Task instructions: Copy out word for word the rows from the line with "You are a hiker who" to the line with "You are a hiker on", both included.
== Supplied material
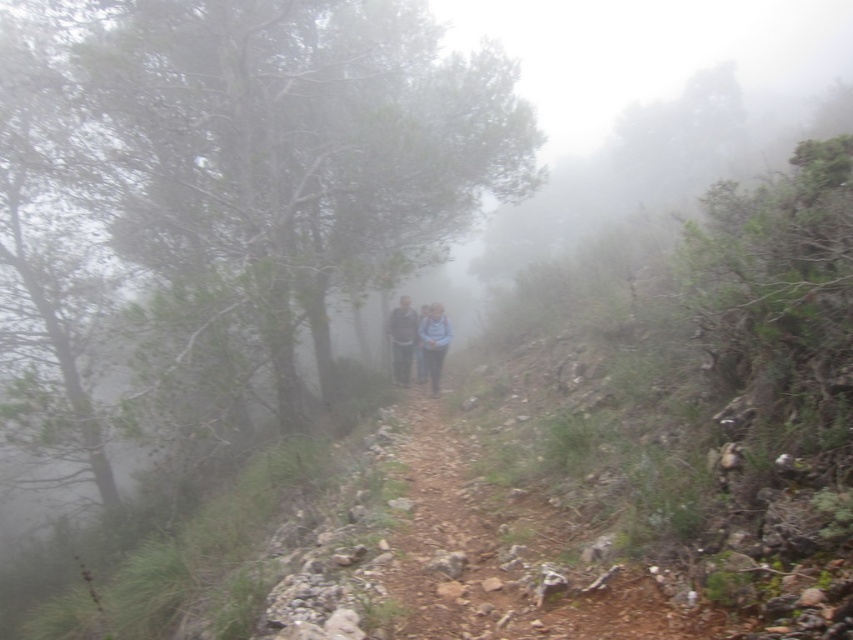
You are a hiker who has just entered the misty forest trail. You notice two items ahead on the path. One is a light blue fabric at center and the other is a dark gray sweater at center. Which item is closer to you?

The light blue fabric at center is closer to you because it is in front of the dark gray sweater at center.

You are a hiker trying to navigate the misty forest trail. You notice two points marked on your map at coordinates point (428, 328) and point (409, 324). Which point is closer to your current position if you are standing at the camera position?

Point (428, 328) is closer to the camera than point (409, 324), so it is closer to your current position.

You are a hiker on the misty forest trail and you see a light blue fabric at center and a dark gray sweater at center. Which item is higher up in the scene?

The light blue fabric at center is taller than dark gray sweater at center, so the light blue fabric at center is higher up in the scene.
====
== Supplied material
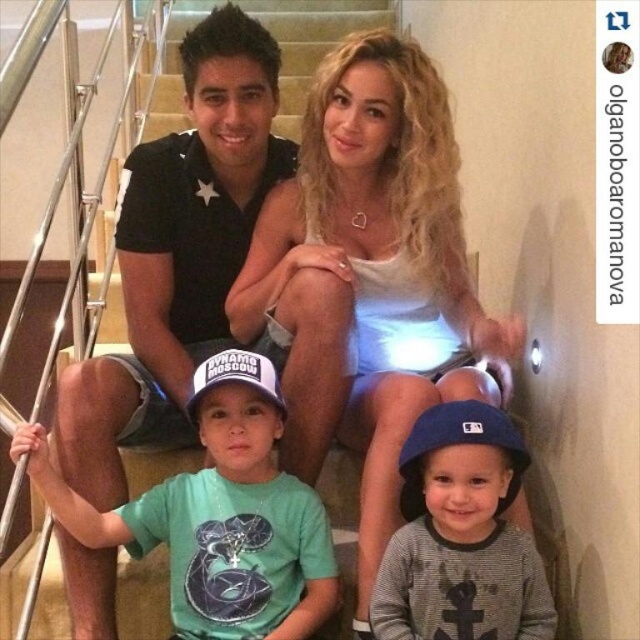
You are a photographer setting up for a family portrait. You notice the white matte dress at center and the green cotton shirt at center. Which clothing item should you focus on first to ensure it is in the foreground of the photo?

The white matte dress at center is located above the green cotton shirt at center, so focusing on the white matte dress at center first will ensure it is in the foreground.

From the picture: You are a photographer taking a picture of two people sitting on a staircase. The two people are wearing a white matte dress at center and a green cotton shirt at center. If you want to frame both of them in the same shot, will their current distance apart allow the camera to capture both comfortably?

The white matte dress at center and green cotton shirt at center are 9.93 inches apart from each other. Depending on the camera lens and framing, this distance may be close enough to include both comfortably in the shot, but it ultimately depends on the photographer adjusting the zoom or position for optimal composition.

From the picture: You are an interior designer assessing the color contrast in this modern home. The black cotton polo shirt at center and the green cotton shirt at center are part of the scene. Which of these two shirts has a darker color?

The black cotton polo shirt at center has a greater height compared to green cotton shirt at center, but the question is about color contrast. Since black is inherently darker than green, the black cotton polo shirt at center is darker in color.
====
Reply to the exercise:
You are a hiker who has just entered the misty forest trail. You notice two items ahead on the path. One is a light blue fabric at center and the other is a dark gray sweater at center. Which item is closer to you?

The light blue fabric at center is closer to you because it is in front of the dark gray sweater at center.

You are a hiker trying to navigate the misty forest trail. You notice two points marked on your map at coordinates point (428, 328) and point (409, 324). Which point is closer to your current position if you are standing at the camera position?

Point (428, 328) is closer to the camera than point (409, 324), so it is closer to your current position.

You are a hiker on the misty forest trail and you see a light blue fabric at center and a dark gray sweater at center. Which item is higher up in the scene?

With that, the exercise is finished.